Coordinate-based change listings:
################
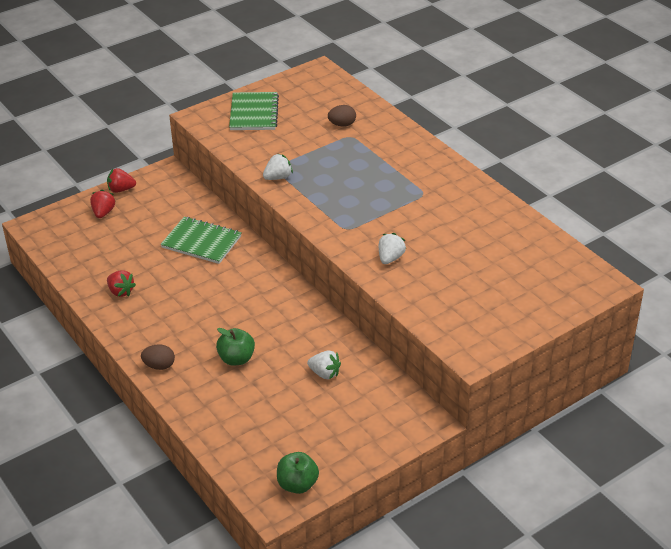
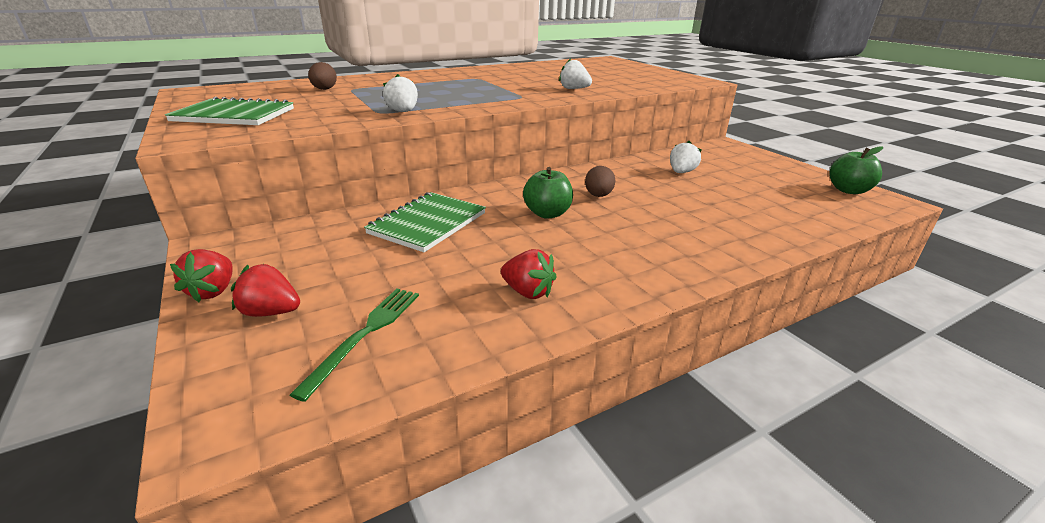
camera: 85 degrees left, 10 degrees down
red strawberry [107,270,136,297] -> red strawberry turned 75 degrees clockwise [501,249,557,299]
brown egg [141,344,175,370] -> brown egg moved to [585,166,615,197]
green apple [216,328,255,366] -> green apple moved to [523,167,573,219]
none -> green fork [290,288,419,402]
################
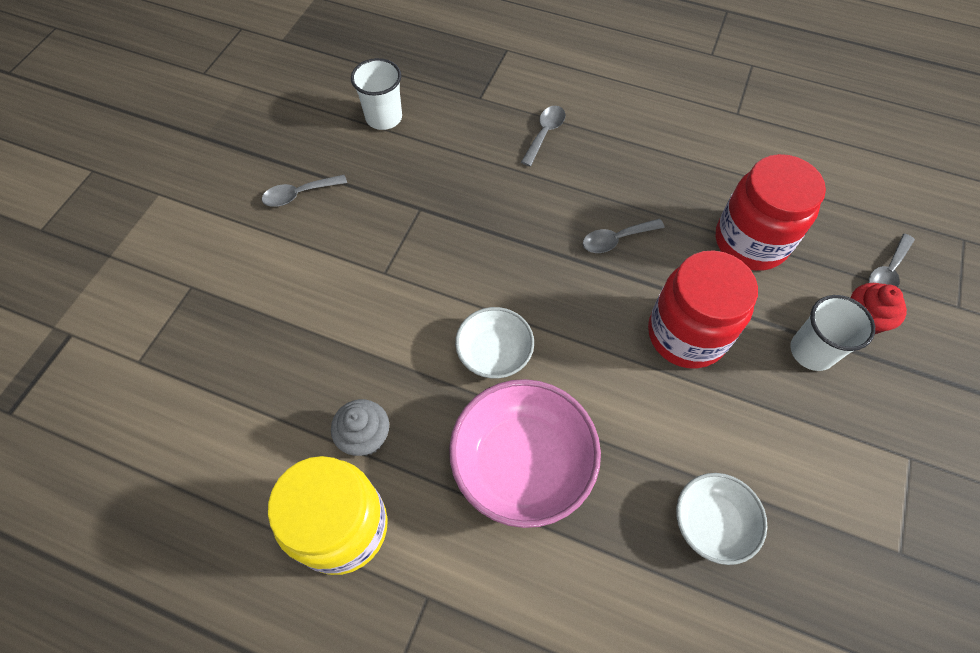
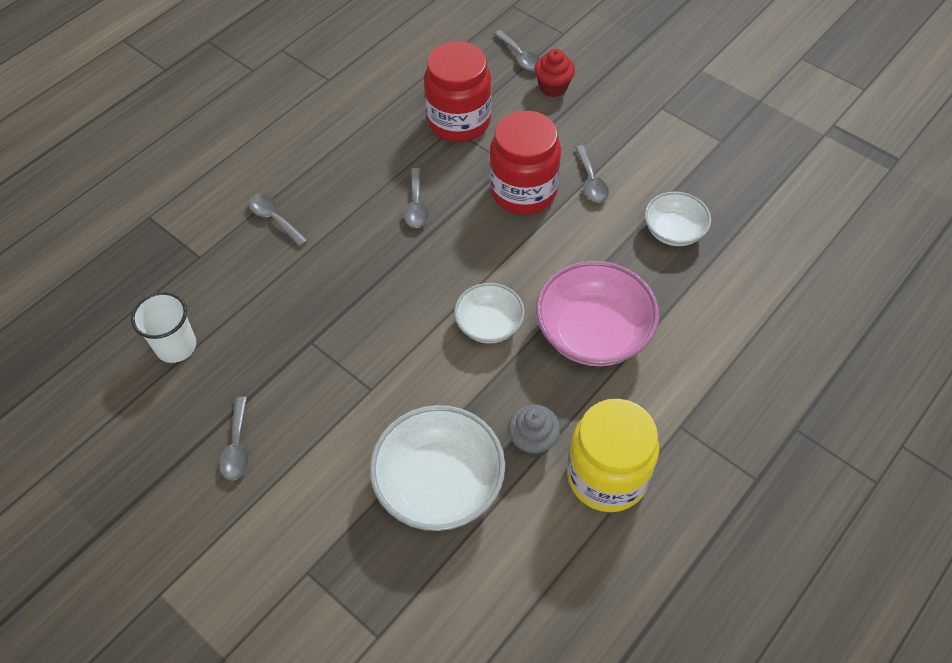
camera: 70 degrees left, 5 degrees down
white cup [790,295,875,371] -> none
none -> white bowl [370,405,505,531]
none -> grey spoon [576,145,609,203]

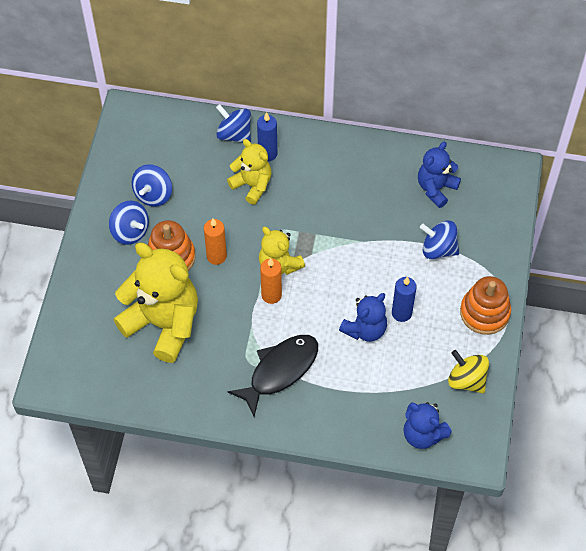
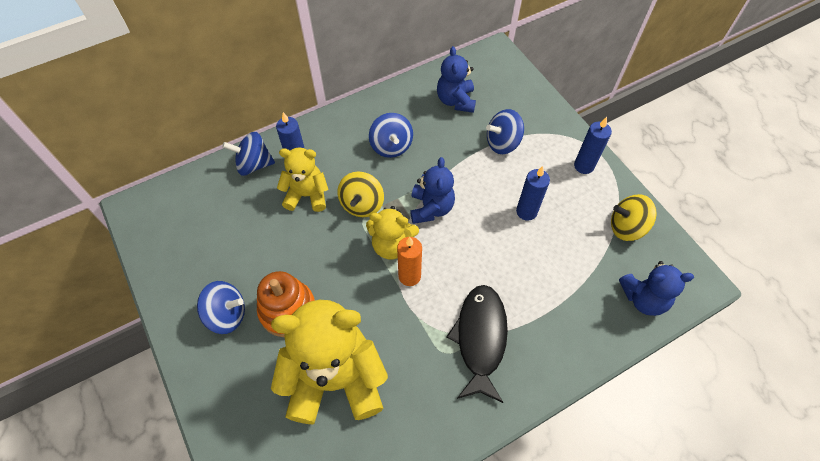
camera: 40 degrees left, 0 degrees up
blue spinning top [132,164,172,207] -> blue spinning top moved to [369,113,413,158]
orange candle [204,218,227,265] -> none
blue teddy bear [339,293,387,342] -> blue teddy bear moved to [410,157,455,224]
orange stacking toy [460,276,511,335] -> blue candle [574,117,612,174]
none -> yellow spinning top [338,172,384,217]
################
- _Aim of the task_:
Once you reach the line with "orange candle [204,218,227,265] -> none" in the data above, copy it and every line after it exactly, up to and including the line with "none -> yellow spinning top [338,172,384,217]".

- _Output for this task_:
orange candle [204,218,227,265] -> none
blue teddy bear [339,293,387,342] -> blue teddy bear moved to [410,157,455,224]
orange stacking toy [460,276,511,335] -> blue candle [574,117,612,174]
none -> yellow spinning top [338,172,384,217]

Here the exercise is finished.